[Start of Attachment]

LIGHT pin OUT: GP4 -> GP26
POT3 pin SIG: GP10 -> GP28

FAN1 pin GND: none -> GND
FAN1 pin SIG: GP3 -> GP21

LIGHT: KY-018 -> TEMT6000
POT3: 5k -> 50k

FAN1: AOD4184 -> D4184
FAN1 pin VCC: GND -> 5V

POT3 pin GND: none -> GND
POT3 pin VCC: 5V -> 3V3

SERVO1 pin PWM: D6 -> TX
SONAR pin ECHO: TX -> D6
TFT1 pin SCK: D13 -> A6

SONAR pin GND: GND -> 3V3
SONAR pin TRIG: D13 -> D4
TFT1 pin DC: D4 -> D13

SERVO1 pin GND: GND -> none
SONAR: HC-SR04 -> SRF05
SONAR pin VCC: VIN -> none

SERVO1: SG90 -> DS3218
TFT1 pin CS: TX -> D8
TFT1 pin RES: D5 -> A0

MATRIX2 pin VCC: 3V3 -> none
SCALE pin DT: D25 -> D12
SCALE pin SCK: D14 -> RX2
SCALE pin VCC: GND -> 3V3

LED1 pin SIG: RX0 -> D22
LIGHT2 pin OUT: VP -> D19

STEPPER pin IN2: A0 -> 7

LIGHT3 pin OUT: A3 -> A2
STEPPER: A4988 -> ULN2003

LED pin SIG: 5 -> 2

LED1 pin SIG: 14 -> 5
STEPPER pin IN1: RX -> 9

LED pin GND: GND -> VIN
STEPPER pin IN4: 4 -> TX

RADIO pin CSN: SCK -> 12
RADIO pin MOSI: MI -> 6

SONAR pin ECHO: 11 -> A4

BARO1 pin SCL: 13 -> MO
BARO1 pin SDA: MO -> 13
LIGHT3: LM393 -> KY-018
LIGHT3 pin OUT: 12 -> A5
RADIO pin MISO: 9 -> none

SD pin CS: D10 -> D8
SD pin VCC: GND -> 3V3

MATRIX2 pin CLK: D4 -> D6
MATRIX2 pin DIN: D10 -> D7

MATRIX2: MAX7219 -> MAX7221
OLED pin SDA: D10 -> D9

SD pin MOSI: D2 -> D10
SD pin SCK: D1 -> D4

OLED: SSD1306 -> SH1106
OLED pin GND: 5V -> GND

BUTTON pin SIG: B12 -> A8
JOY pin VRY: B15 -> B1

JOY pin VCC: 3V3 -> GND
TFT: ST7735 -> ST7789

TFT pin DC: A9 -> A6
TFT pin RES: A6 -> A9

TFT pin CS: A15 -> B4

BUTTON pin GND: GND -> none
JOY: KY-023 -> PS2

[End of Attachment]

[Your assignment]
Extract from the listing above the lines between the line containing "LIGHT: KY-018 -> TEMT6000" and the line containing "MATRIX2 pin CLK: D4 -> D6", keeping both of those lines. Output nothing else.

[Solution to the problem]
LIGHT: KY-018 -> TEMT6000
POT3: 5k -> 50k

FAN1: AOD4184 -> D4184
FAN1 pin VCC: GND -> 5V

POT3 pin GND: none -> GND
POT3 pin VCC: 5V -> 3V3

SERVO1 pin PWM: D6 -> TX
SONAR pin ECHO: TX -> D6
TFT1 pin SCK: D13 -> A6

SONAR pin GND: GND -> 3V3
SONAR pin TRIG: D13 -> D4
TFT1 pin DC: D4 -> D13

SERVO1 pin GND: GND -> none
SONAR: HC-SR04 -> SRF05
SONAR pin VCC: VIN -> none

SERVO1: SG90 -> DS3218
TFT1 pin CS: TX -> D8
TFT1 pin RES: D5 -> A0

MATRIX2 pin VCC: 3V3 -> none
SCALE pin DT: D25 -> D12
SCALE pin SCK: D14 -> RX2
SCALE pin VCC: GND -> 3V3

LED1 pin SIG: RX0 -> D22
LIGHT2 pin OUT: VP -> D19

STEPPER pin IN2: A0 -> 7

LIGHT3 pin OUT: A3 -> A2
STEPPER: A4988 -> ULN2003

LED pin SIG: 5 -> 2

LED1 pin SIG: 14 -> 5
STEPPER pin IN1: RX -> 9

LED pin GND: GND -> VIN
STEPPER pin IN4: 4 -> TX

RADIO pin CSN: SCK -> 12
RADIO pin MOSI: MI -> 6

SONAR pin ECHO: 11 -> A4

BARO1 pin SCL: 13 -> MO
BARO1 pin SDA: MO -> 13
LIGHT3: LM393 -> KY-018
LIGHT3 pin OUT: 12 -> A5
RADIO pin MISO: 9 -> none

SD pin CS: D10 -> D8
SD pin VCC: GND -> 3V3

MATRIX2 pin CLK: D4 -> D6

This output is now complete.